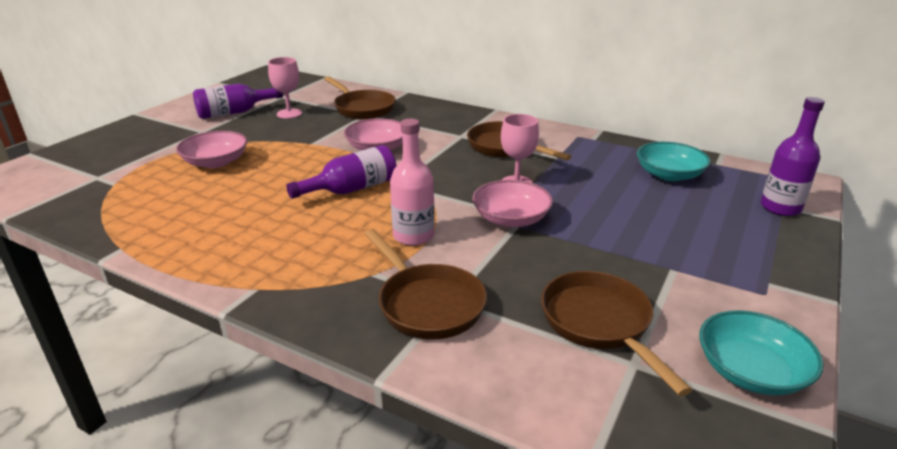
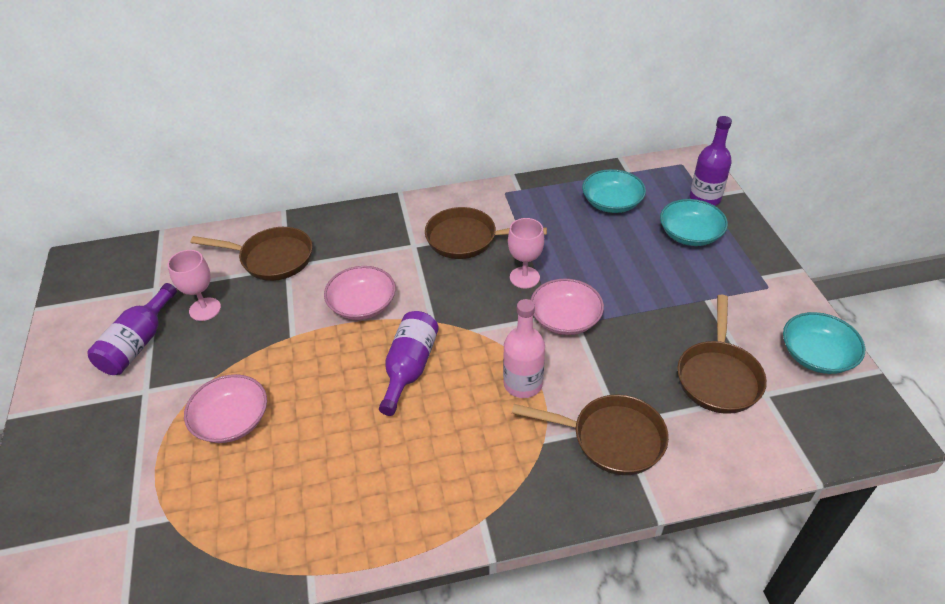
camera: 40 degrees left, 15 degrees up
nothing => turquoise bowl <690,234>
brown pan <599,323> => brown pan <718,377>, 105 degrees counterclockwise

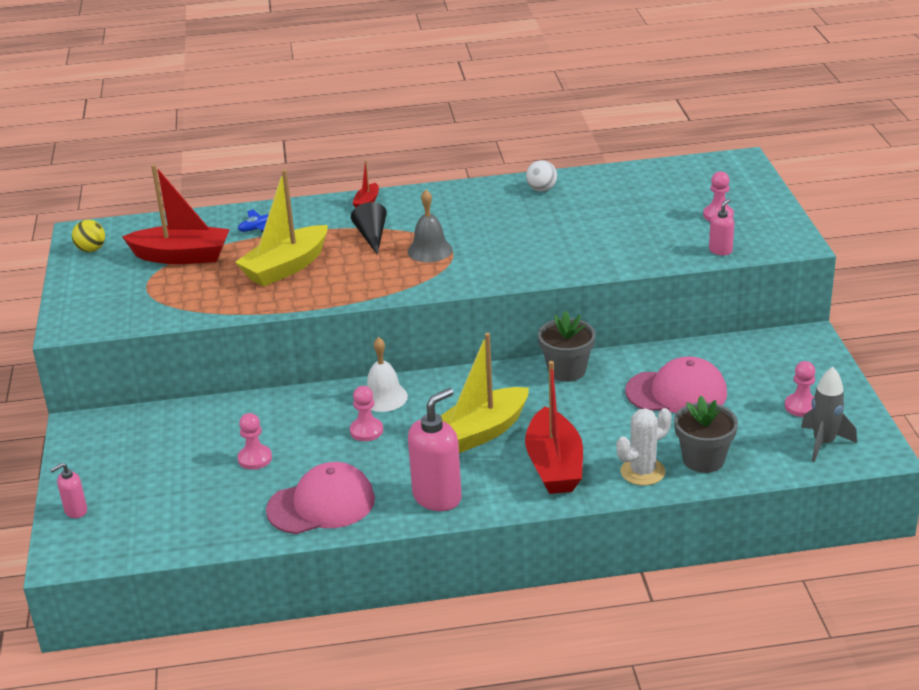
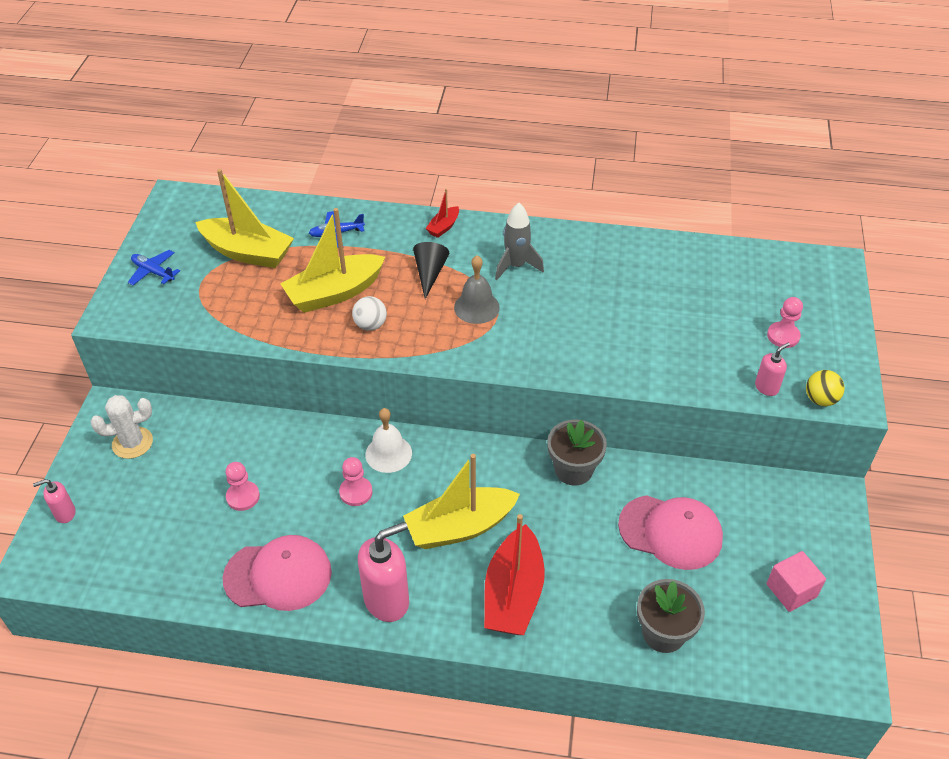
camera: 15 degrees right, 15 degrees up
white cactus <642,472> => white cactus <132,443>, relocated
nothing => blue plane <153,272>
red boat <182,256> => yellow boat <248,252>
white ball <541,189> => white ball <370,325>, relocated
grey rocket <823,443> => grey rocket <516,266>, relocated
pink pawn <801,406> => pink cube <791,590>
yellow ball <91,249> => yellow ball <820,399>, relocated

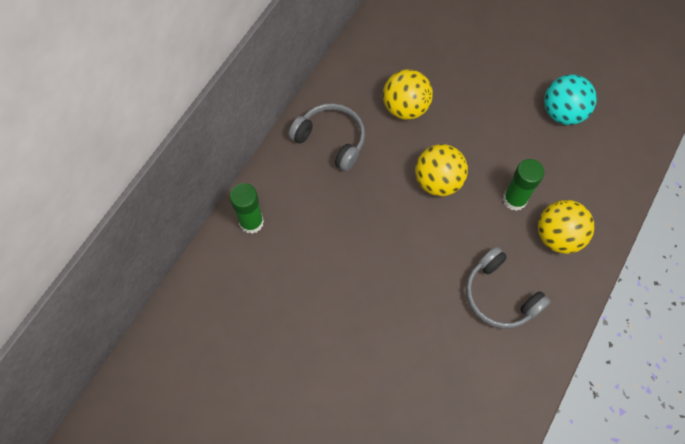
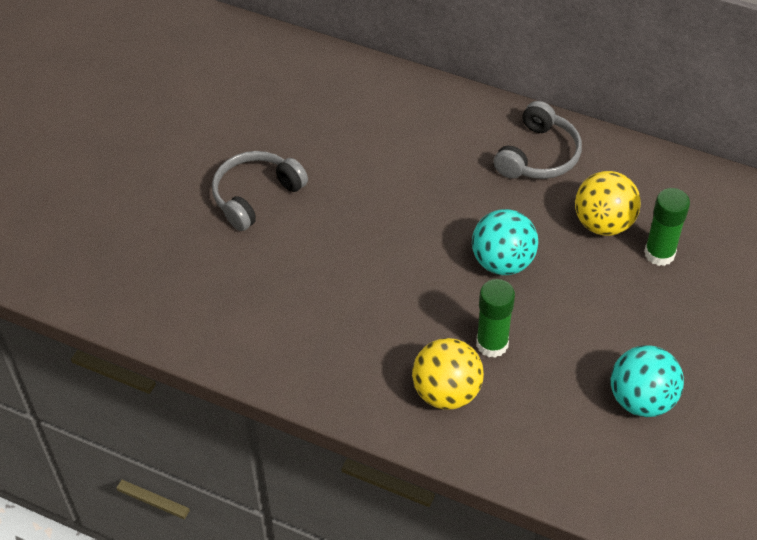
camera: 85 degrees right, 15 degrees down
grey headphones <500,295> => grey headphones <256,196>, relocated
yellow ball <438,181> => turquoise ball <502,262>
green glue stick <251,222> => green glue stick <659,253>, relocated

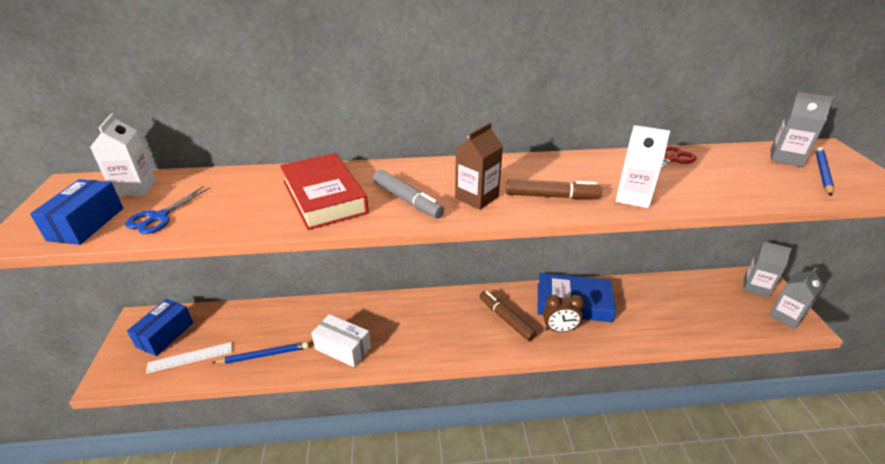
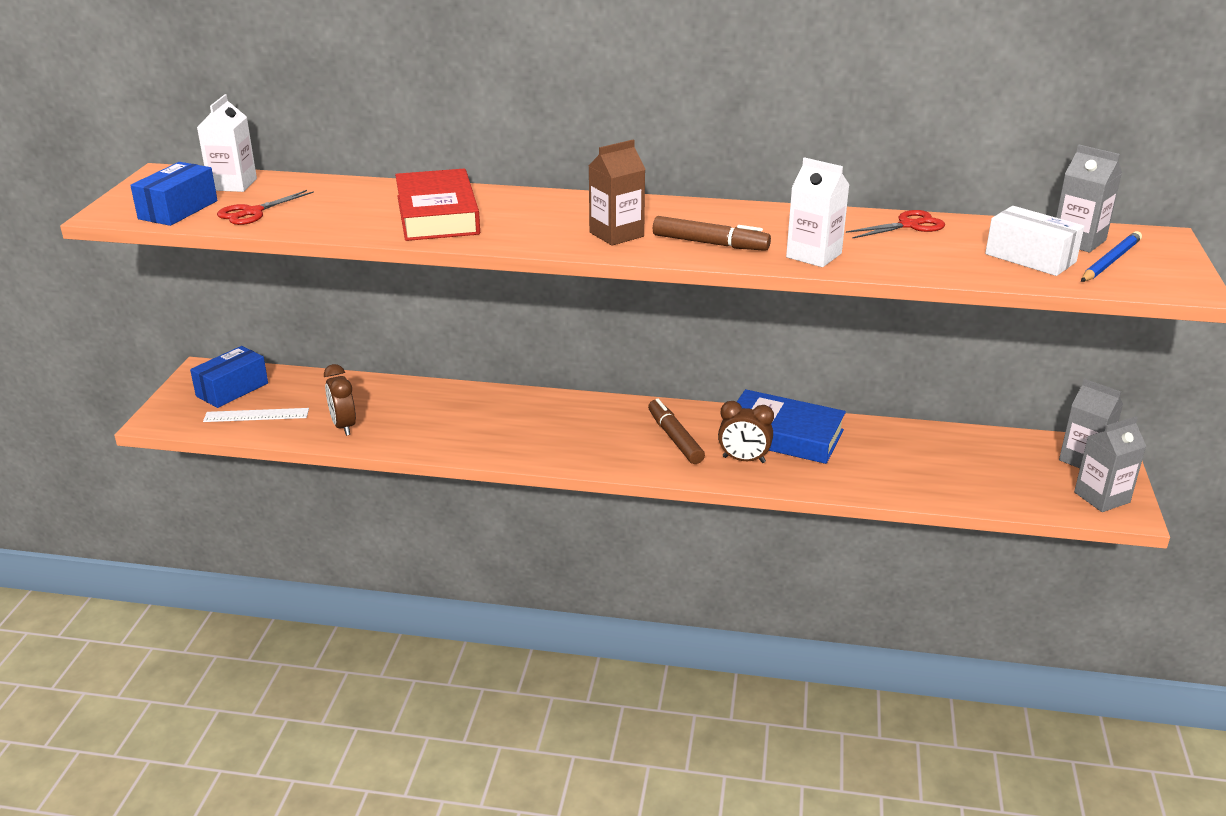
camera: 15 degrees right, 5 degrees down
blue scissors <159,217> => red scissors <252,212>
blue pencil <263,355> => brown clock <343,426>
white box <343,348> => white box <1030,258>, relocated
grey marker <407,200> => nothing

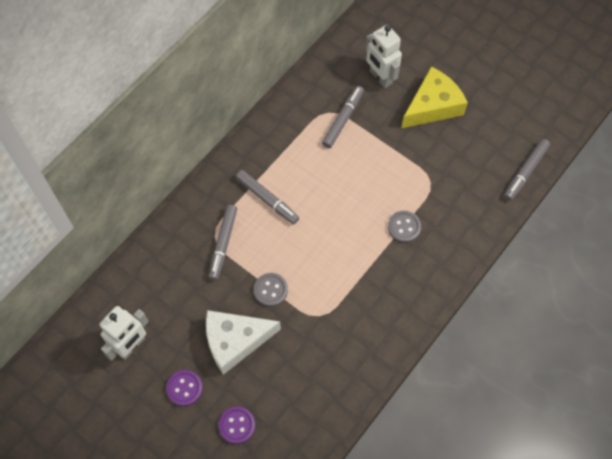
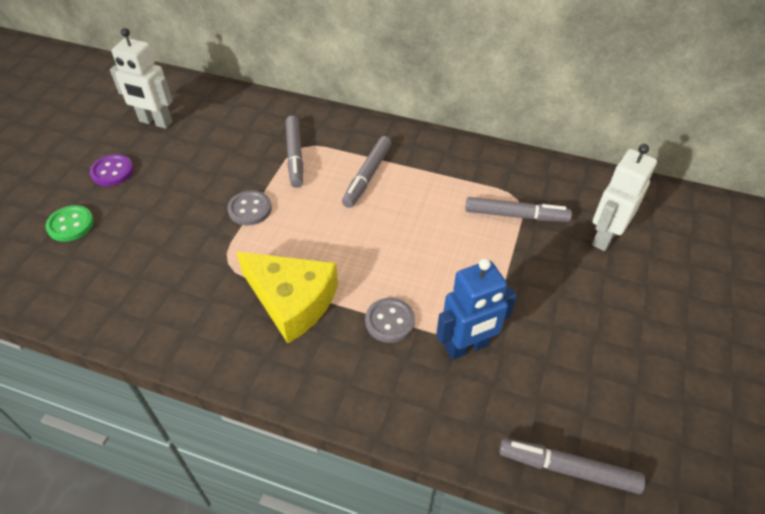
camera: 70 degrees right, 15 degrees down
purple button <237,425> => green button <71,225>
yellow cheese <433,106> => yellow cheese <292,301>, relocated
grey marker <223,244> => grey marker <295,156>, 90 degrees counterclockwise
nothing => blue robot <467,347>
white cheese <235,341> => nothing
•••••
[Exercise goal] Above are the entries. Copy exactly the part that opens with the line containing "nothing => blue plane <153,272>" and closes with the line containing "yellow ball <91,249>", and no more.

[Expected output]
nothing => blue plane <153,272>
red boat <182,256> => yellow boat <248,252>
white ball <541,189> => white ball <370,325>, relocated
grey rocket <823,443> => grey rocket <516,266>, relocated
pink pawn <801,406> => pink cube <791,590>
yellow ball <91,249> => yellow ball <820,399>, relocated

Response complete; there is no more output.